■ **Records**:
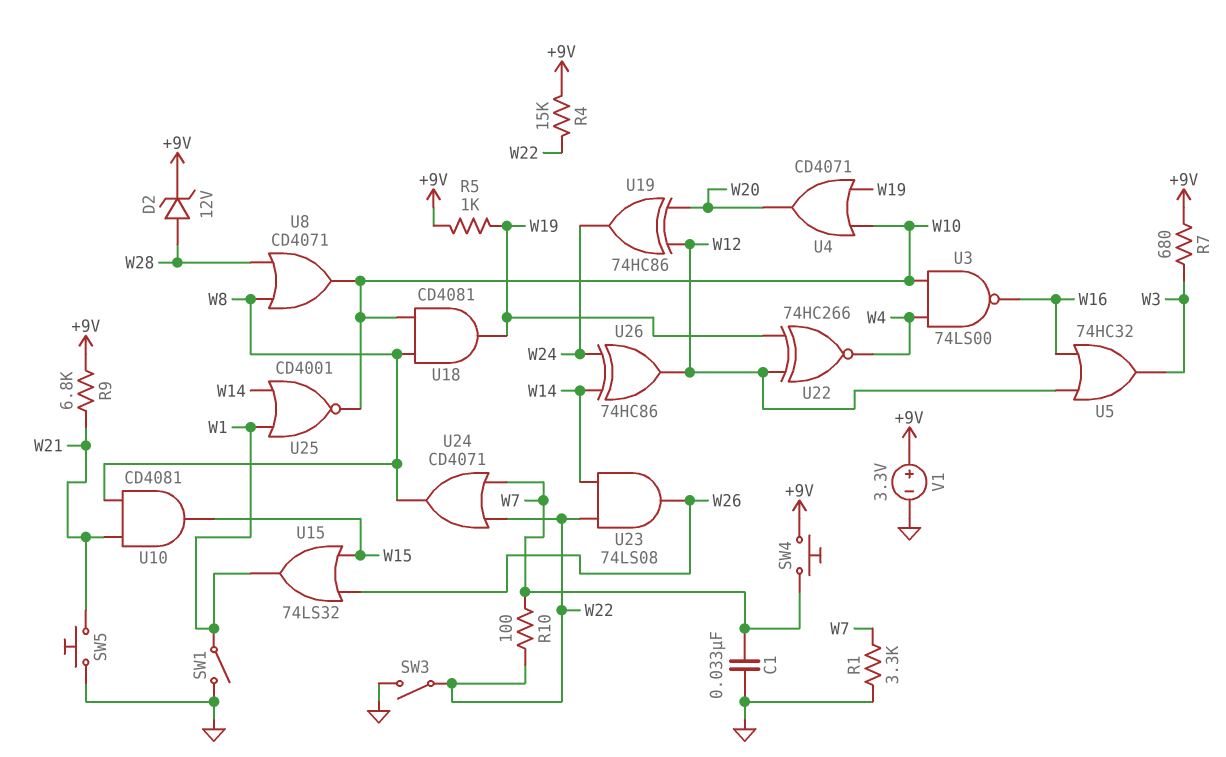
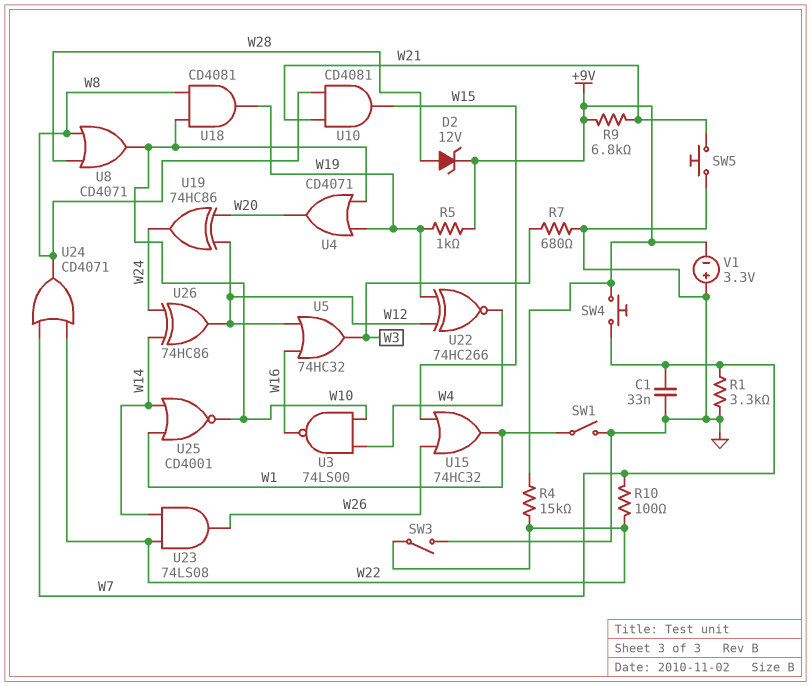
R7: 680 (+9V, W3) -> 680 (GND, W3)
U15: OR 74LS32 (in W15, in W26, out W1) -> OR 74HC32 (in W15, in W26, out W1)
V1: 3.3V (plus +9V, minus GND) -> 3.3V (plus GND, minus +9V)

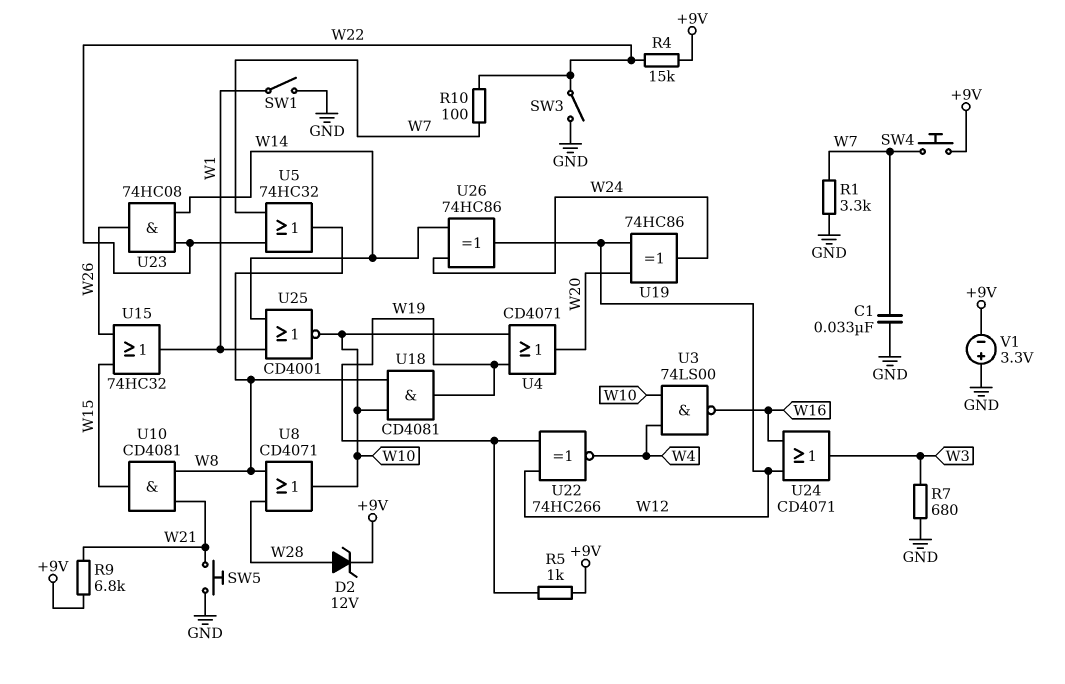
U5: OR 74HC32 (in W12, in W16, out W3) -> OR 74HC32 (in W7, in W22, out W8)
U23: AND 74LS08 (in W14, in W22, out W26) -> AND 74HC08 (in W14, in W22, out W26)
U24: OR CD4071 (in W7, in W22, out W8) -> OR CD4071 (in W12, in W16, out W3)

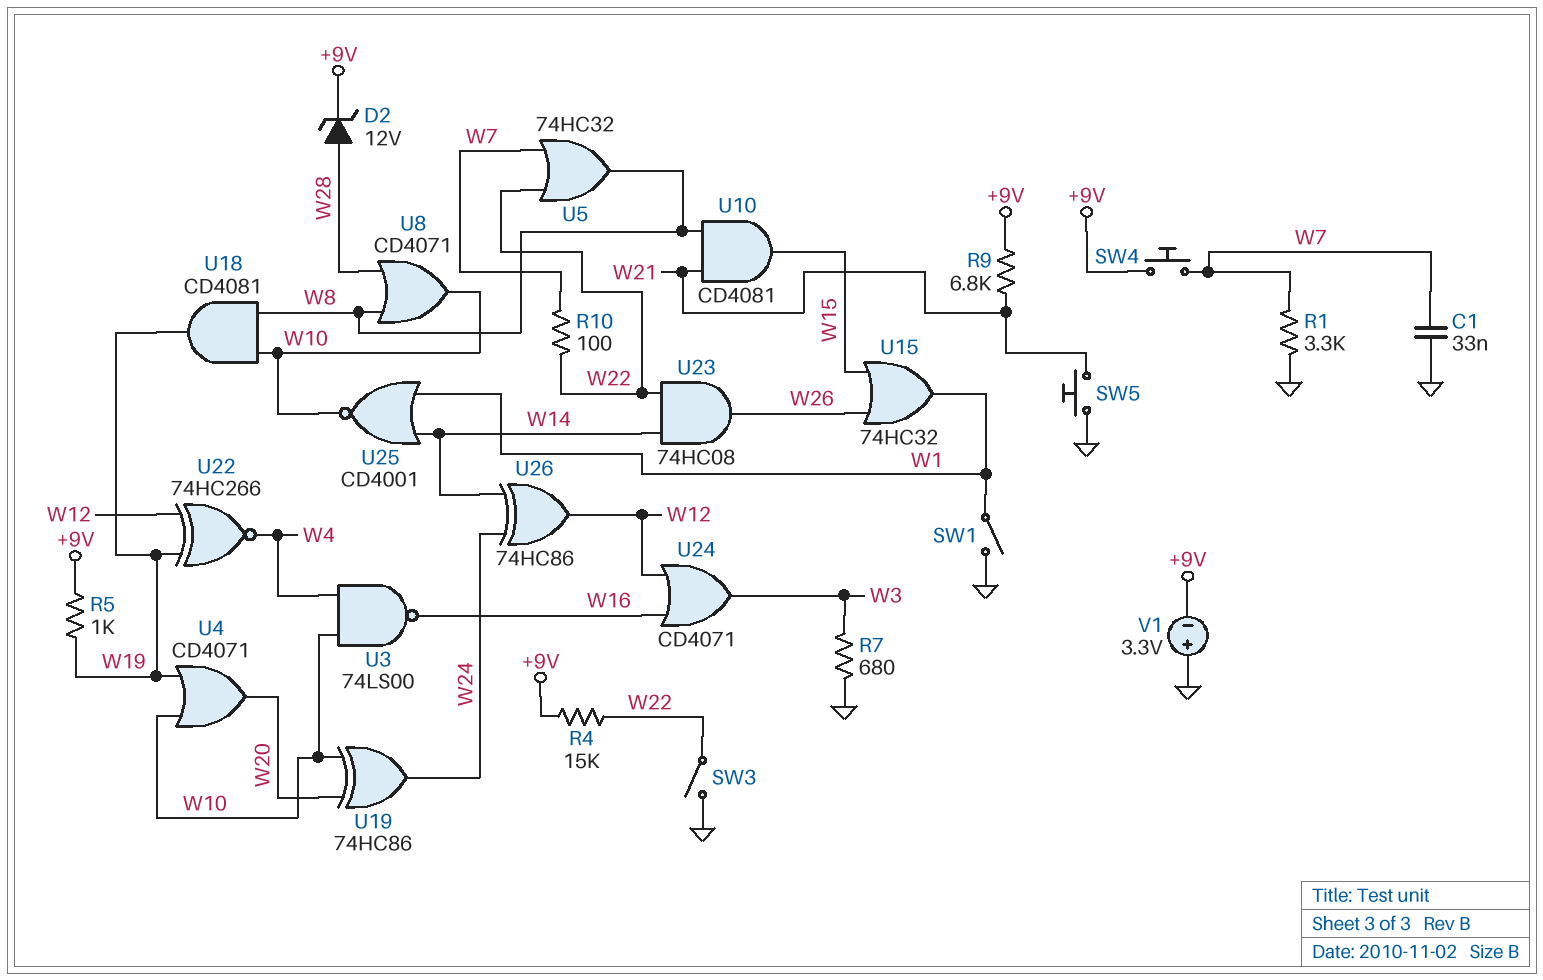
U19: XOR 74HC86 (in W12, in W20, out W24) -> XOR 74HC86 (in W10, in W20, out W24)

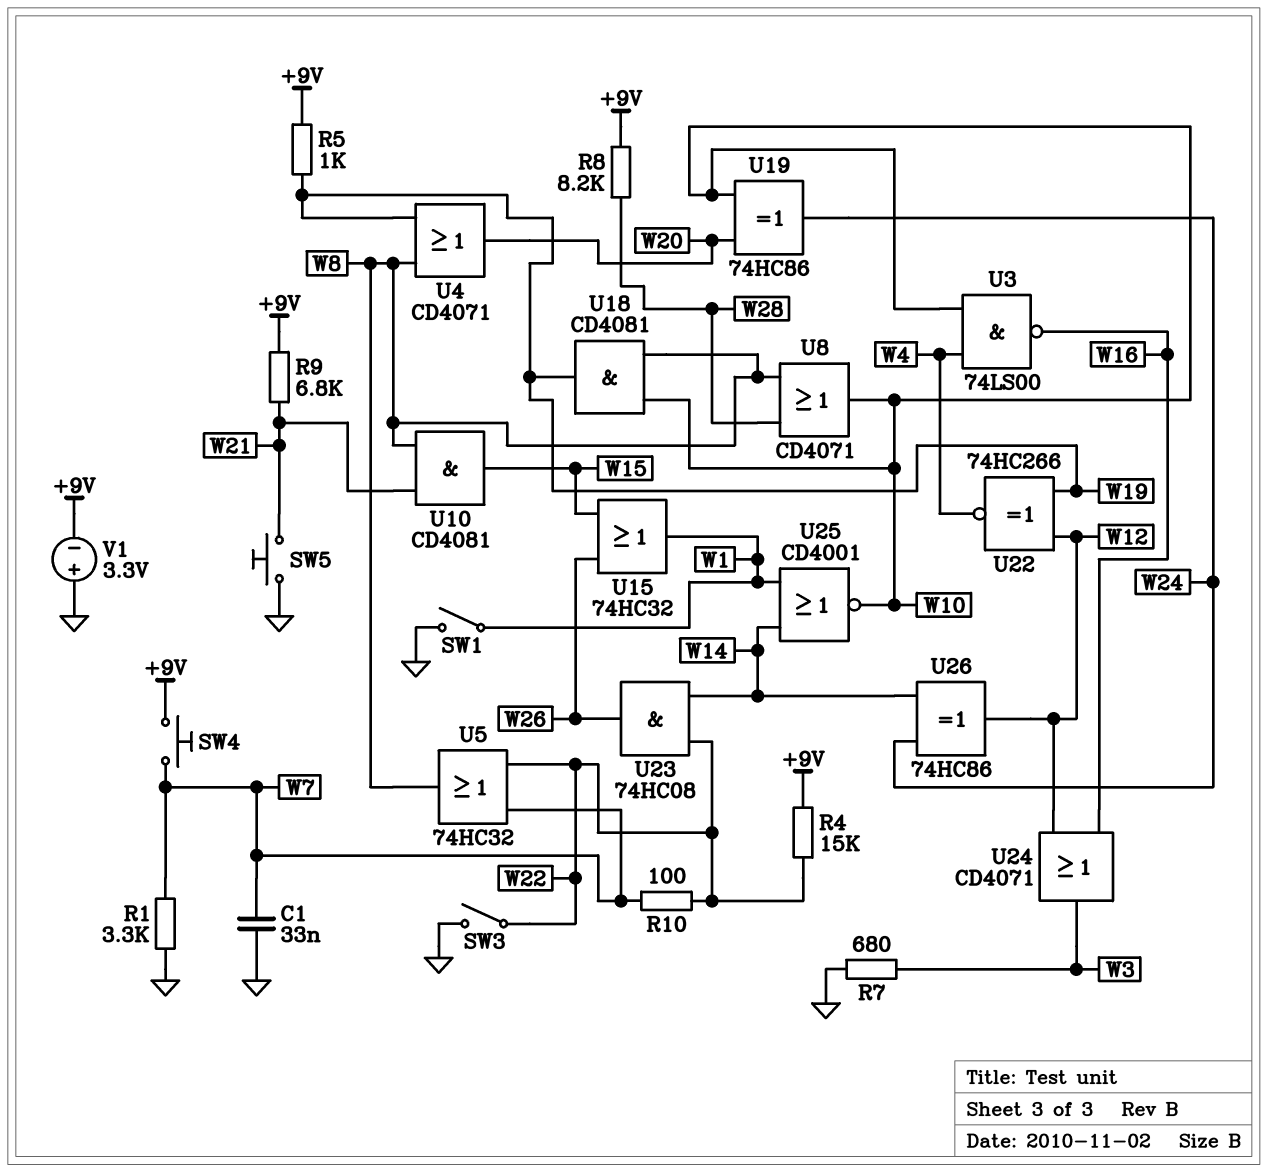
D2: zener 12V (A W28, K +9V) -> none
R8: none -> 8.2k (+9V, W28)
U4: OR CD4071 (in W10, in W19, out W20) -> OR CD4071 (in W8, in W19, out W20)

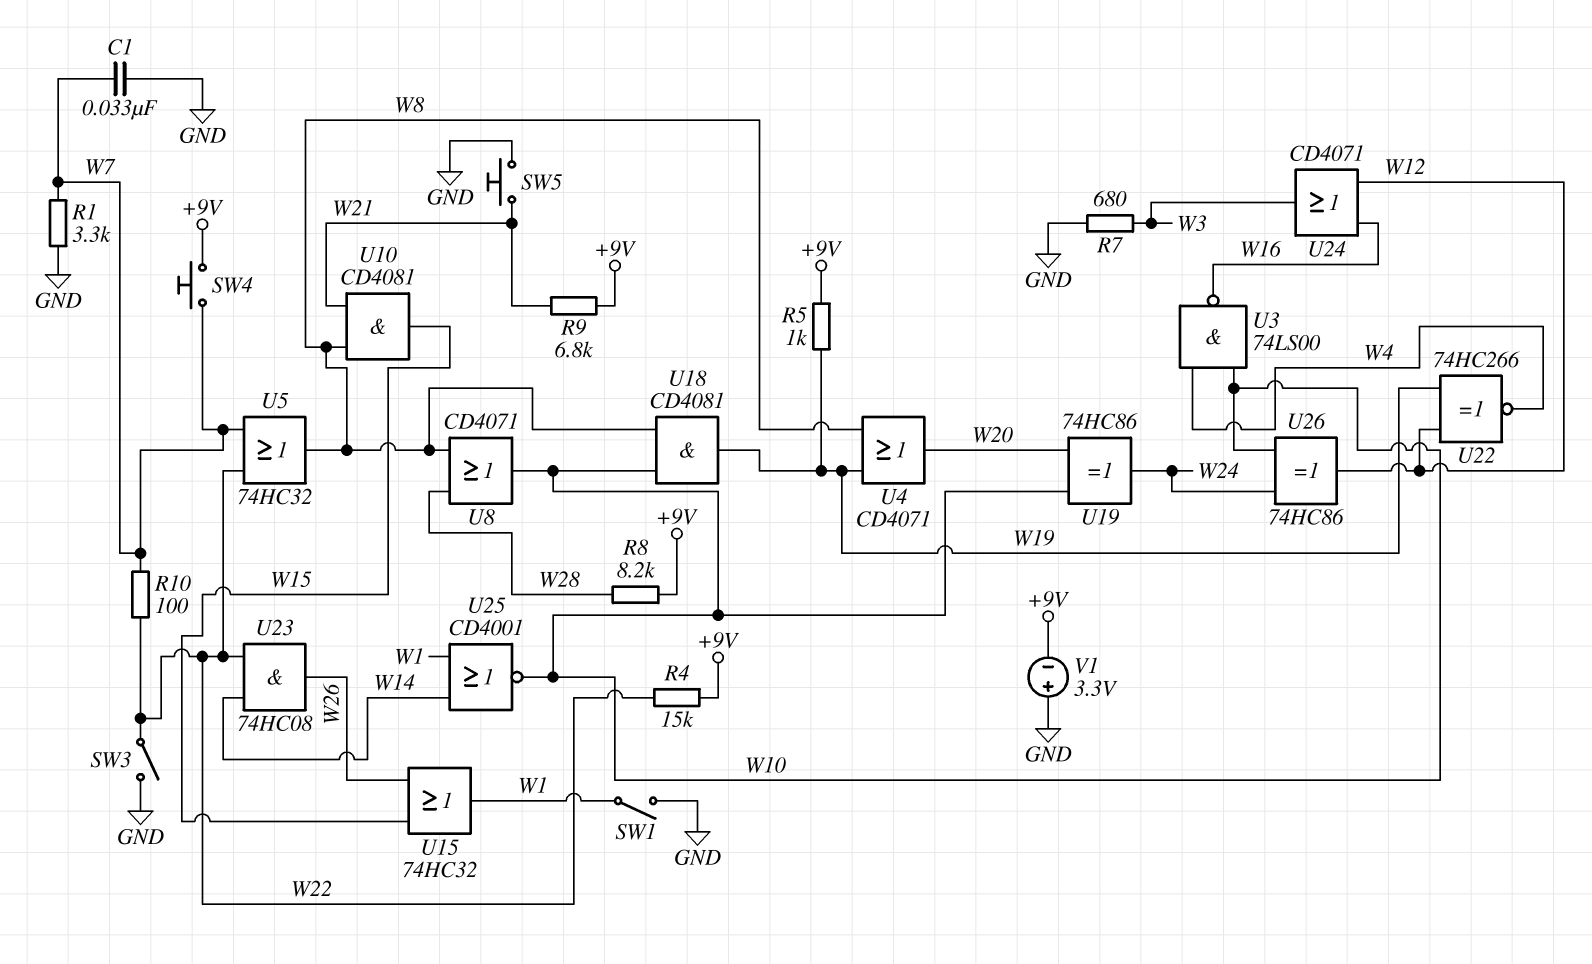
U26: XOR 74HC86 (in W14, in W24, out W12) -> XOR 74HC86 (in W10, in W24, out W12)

■ **What is being asked**: Print out all the material word for word but exclude any images.

■ **Exercise solution**:
R7: 680 (+9V, W3) -> 680 (GND, W3)
U15: OR 74LS32 (in W15, in W26, out W1) -> OR 74HC32 (in W15, in W26, out W1)
V1: 3.3V (plus +9V, minus GND) -> 3.3V (plus GND, minus +9V)

U5: OR 74HC32 (in W12, in W16, out W3) -> OR 74HC32 (in W7, in W22, out W8)
U23: AND 74LS08 (in W14, in W22, out W26) -> AND 74HC08 (in W14, in W22, out W26)
U24: OR CD4071 (in W7, in W22, out W8) -> OR CD4071 (in W12, in W16, out W3)

U19: XOR 74HC86 (in W12, in W20, out W24) -> XOR 74HC86 (in W10, in W20, out W24)

D2: zener 12V (A W28, K +9V) -> none
R8: none -> 8.2k (+9V, W28)
U4: OR CD4071 (in W10, in W19, out W20) -> OR CD4071 (in W8, in W19, out W20)

U26: XOR 74HC86 (in W14, in W24, out W12) -> XOR 74HC86 (in W10, in W24, out W12)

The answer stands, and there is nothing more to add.